## YOUR INSTRUCTIONS
Report every line from the following entries that contains the string "clockwise".

## RECORDS FOR THE TASK

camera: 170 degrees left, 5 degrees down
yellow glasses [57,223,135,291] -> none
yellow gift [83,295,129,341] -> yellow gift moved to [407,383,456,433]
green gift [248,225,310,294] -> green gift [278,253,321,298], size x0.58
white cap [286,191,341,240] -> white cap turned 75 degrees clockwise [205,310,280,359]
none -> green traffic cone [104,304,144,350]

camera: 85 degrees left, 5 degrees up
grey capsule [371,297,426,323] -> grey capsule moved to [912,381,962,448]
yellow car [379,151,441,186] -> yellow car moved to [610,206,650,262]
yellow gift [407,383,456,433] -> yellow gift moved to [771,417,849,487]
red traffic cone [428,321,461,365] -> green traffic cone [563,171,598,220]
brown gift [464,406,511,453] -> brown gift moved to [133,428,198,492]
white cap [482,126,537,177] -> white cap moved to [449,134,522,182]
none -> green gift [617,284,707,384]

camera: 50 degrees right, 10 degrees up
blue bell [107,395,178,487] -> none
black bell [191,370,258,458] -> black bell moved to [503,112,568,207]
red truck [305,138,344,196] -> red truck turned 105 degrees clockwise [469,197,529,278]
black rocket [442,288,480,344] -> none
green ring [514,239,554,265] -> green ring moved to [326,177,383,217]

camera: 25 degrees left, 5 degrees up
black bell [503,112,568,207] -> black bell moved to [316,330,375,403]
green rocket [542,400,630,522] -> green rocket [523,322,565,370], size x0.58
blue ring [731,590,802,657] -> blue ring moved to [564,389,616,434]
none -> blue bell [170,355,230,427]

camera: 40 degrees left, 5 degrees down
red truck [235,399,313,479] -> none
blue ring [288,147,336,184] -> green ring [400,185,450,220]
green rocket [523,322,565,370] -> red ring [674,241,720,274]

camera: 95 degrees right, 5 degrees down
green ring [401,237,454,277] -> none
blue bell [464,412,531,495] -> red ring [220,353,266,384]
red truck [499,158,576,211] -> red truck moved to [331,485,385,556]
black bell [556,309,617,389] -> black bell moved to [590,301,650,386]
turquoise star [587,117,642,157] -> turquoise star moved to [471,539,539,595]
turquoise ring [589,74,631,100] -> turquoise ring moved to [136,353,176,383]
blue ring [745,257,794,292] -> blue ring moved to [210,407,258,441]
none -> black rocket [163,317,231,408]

## RESULT BELOW
white cap [286,191,341,240] -> white cap turned 75 degrees clockwise [205,310,280,359]
red truck [305,138,344,196] -> red truck turned 105 degrees clockwise [469,197,529,278]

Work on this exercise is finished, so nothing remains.